Your task: Repeat verbatim, and only, the lines of the data below, beginning at the line that contains "(410, 140) = (445, 197): none" and stopping after the line that contains "(467, 163) = (430, 85): black".

Data records:

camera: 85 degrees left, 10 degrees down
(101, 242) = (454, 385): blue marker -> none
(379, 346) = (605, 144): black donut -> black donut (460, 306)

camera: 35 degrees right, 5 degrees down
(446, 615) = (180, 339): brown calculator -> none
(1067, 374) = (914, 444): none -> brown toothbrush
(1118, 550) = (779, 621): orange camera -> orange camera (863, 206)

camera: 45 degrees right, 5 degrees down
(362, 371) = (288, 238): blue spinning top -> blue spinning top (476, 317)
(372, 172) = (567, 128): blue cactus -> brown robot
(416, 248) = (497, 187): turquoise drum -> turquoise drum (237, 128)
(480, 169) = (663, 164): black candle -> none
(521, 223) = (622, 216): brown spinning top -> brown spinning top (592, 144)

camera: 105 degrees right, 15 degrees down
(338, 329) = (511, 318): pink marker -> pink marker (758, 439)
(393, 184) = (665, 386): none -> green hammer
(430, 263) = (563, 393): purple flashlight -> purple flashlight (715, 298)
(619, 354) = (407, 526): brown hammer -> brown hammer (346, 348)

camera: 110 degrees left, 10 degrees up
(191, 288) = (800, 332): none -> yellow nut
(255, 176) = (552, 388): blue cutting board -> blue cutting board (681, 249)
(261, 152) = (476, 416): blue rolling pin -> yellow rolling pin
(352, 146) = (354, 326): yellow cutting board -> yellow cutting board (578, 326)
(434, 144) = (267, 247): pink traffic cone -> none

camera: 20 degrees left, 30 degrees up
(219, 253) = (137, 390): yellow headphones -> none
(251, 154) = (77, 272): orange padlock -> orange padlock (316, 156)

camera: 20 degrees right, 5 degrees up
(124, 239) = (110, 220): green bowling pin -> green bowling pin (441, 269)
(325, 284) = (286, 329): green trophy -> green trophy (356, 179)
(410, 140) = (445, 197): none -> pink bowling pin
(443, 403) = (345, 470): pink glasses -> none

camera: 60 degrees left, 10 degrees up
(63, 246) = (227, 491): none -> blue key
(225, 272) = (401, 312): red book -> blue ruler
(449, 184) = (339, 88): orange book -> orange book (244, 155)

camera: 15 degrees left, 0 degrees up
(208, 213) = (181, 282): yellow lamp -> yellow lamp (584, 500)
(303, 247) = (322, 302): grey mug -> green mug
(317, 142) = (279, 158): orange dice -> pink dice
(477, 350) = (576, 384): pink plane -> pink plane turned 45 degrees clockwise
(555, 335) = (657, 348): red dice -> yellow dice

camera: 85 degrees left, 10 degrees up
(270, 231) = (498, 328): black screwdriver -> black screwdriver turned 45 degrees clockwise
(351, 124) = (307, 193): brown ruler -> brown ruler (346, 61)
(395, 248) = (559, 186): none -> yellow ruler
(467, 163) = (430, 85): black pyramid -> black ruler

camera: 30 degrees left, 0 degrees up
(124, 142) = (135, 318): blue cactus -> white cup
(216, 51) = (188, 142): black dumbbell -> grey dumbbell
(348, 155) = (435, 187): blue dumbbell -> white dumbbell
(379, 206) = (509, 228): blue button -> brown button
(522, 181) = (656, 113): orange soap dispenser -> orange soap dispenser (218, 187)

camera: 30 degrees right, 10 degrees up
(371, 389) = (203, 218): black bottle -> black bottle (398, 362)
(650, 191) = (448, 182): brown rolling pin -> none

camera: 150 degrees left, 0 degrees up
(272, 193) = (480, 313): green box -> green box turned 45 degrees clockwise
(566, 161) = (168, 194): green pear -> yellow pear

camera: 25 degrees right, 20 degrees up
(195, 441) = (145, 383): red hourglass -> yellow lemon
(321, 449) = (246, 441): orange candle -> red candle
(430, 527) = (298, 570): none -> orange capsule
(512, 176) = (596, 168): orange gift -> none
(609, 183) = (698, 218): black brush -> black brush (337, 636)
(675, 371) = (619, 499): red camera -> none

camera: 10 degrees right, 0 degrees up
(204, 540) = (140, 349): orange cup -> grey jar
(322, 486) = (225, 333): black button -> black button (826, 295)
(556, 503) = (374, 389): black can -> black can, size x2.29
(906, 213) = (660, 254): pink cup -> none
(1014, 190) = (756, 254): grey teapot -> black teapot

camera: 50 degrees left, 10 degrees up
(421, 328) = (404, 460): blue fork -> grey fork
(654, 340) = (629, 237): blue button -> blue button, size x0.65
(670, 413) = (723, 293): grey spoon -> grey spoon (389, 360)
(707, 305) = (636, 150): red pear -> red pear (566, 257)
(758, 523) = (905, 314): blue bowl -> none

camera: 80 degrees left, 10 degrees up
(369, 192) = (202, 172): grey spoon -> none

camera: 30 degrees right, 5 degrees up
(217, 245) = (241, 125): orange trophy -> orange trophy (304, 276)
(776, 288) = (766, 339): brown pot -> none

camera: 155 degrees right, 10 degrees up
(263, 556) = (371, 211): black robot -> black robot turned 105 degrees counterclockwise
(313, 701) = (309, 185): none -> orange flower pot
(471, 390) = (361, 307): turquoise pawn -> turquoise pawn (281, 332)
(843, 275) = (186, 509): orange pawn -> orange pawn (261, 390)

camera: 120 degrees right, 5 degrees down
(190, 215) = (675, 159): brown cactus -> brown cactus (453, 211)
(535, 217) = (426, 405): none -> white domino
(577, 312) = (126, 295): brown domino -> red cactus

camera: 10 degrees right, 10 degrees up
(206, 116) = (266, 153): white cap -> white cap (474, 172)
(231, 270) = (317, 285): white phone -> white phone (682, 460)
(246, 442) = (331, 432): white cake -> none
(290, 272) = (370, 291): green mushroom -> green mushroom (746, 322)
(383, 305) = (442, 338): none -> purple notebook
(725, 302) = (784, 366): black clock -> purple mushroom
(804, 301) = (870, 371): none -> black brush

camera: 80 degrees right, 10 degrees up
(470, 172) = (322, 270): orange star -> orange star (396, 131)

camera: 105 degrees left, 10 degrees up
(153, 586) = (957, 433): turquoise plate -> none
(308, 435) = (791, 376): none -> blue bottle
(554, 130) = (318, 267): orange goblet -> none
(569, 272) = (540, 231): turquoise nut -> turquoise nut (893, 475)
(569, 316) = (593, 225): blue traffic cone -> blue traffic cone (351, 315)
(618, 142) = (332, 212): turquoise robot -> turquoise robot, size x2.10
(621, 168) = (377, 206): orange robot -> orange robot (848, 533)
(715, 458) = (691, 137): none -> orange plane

Answer space:
(410, 140) = (445, 197): none -> pink bowling pin
(443, 403) = (345, 470): pink glasses -> none

camera: 60 degrees left, 10 degrees up
(63, 246) = (227, 491): none -> blue key
(225, 272) = (401, 312): red book -> blue ruler
(449, 184) = (339, 88): orange book -> orange book (244, 155)

camera: 15 degrees left, 0 degrees up
(208, 213) = (181, 282): yellow lamp -> yellow lamp (584, 500)
(303, 247) = (322, 302): grey mug -> green mug
(317, 142) = (279, 158): orange dice -> pink dice
(477, 350) = (576, 384): pink plane -> pink plane turned 45 degrees clockwise
(555, 335) = (657, 348): red dice -> yellow dice

camera: 85 degrees left, 10 degrees up
(270, 231) = (498, 328): black screwdriver -> black screwdriver turned 45 degrees clockwise
(351, 124) = (307, 193): brown ruler -> brown ruler (346, 61)
(395, 248) = (559, 186): none -> yellow ruler
(467, 163) = (430, 85): black pyramid -> black ruler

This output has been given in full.